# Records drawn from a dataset
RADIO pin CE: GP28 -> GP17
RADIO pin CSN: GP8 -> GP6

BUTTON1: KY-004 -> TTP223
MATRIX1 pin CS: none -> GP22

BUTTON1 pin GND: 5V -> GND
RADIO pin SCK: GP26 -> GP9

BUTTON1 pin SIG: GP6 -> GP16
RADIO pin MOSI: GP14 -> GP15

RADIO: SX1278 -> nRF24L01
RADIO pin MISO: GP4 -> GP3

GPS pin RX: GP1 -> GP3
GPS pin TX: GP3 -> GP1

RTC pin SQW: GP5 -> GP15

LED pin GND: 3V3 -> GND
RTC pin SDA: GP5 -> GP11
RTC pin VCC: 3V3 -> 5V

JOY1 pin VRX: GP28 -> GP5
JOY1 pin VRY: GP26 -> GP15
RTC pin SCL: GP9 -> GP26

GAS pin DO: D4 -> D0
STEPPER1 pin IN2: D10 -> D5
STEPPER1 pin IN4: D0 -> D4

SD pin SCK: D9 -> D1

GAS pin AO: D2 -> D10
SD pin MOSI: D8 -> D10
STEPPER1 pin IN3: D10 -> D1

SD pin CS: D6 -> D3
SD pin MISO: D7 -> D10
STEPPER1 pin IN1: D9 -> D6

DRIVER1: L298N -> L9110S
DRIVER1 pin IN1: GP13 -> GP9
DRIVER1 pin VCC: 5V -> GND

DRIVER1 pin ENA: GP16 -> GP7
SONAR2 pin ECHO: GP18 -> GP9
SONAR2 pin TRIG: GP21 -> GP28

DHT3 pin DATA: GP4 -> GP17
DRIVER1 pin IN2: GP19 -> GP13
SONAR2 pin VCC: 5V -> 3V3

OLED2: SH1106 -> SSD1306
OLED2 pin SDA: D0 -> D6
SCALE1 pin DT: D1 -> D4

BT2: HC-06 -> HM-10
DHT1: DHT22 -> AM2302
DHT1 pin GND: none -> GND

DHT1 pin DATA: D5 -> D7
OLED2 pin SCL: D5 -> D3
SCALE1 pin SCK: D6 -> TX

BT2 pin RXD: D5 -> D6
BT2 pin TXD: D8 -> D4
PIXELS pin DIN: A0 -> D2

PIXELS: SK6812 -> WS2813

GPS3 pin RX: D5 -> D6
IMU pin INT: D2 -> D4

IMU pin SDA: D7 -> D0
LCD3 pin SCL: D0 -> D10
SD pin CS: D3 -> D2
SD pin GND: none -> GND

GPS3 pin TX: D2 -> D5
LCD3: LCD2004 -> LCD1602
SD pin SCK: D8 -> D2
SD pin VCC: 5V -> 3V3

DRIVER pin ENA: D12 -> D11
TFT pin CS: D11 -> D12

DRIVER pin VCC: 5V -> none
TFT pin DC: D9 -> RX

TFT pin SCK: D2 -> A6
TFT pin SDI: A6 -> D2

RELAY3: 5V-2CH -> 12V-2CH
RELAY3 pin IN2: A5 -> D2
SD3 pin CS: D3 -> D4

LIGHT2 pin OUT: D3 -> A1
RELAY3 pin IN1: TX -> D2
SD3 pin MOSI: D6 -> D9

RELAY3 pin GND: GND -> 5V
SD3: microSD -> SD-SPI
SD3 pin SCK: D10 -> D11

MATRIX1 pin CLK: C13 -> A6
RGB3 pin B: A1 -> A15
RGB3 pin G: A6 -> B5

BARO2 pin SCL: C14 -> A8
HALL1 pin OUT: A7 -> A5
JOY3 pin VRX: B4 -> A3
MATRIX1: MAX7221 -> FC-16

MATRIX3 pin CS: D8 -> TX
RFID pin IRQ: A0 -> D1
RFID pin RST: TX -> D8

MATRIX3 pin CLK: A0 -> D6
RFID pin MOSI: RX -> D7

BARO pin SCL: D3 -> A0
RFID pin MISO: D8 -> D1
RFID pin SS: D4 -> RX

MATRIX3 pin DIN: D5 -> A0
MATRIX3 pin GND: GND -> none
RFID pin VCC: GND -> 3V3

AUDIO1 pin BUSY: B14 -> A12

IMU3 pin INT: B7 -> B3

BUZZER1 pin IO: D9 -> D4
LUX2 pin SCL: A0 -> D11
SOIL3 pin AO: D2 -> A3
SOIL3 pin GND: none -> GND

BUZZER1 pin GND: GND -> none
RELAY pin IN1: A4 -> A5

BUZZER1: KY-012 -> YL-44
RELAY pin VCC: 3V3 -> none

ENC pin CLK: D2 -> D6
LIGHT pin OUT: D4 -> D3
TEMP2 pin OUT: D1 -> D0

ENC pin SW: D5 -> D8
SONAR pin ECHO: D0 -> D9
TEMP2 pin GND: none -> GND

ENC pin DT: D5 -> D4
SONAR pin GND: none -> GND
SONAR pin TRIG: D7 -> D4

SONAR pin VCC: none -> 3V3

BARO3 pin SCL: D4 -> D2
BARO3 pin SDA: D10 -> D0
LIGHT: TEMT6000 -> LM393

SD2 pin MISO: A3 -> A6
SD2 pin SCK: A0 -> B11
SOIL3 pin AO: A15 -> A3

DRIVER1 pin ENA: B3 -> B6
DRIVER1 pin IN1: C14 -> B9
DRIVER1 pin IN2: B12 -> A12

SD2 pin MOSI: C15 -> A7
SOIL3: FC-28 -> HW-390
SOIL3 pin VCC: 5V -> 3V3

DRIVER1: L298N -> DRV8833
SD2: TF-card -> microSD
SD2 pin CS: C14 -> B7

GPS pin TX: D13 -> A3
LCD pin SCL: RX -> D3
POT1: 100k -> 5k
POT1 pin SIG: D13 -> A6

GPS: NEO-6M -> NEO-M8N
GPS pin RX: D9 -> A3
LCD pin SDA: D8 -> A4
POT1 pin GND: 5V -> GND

# EXERCISE DIRECTIONS
I'd like the lines above from the one with "BUTTON1 pin GND: 5V -> GND" up to and including the one with "GPS3 pin RX: D5 -> D6" copied exactly, with no other lines.

# TASK SOLUTION
BUTTON1 pin GND: 5V -> GND
RADIO pin SCK: GP26 -> GP9

BUTTON1 pin SIG: GP6 -> GP16
RADIO pin MOSI: GP14 -> GP15

RADIO: SX1278 -> nRF24L01
RADIO pin MISO: GP4 -> GP3

GPS pin RX: GP1 -> GP3
GPS pin TX: GP3 -> GP1

RTC pin SQW: GP5 -> GP15

LED pin GND: 3V3 -> GND
RTC pin SDA: GP5 -> GP11
RTC pin VCC: 3V3 -> 5V

JOY1 pin VRX: GP28 -> GP5
JOY1 pin VRY: GP26 -> GP15
RTC pin SCL: GP9 -> GP26

GAS pin DO: D4 -> D0
STEPPER1 pin IN2: D10 -> D5
STEPPER1 pin IN4: D0 -> D4

SD pin SCK: D9 -> D1

GAS pin AO: D2 -> D10
SD pin MOSI: D8 -> D10
STEPPER1 pin IN3: D10 -> D1

SD pin CS: D6 -> D3
SD pin MISO: D7 -> D10
STEPPER1 pin IN1: D9 -> D6

DRIVER1: L298N -> L9110S
DRIVER1 pin IN1: GP13 -> GP9
DRIVER1 pin VCC: 5V -> GND

DRIVER1 pin ENA: GP16 -> GP7
SONAR2 pin ECHO: GP18 -> GP9
SONAR2 pin TRIG: GP21 -> GP28

DHT3 pin DATA: GP4 -> GP17
DRIVER1 pin IN2: GP19 -> GP13
SONAR2 pin VCC: 5V -> 3V3

OLED2: SH1106 -> SSD1306
OLED2 pin SDA: D0 -> D6
SCALE1 pin DT: D1 -> D4

BT2: HC-06 -> HM-10
DHT1: DHT22 -> AM2302
DHT1 pin GND: none -> GND

DHT1 pin DATA: D5 -> D7
OLED2 pin SCL: D5 -> D3
SCALE1 pin SCK: D6 -> TX

BT2 pin RXD: D5 -> D6
BT2 pin TXD: D8 -> D4
PIXELS pin DIN: A0 -> D2

PIXELS: SK6812 -> WS2813

GPS3 pin RX: D5 -> D6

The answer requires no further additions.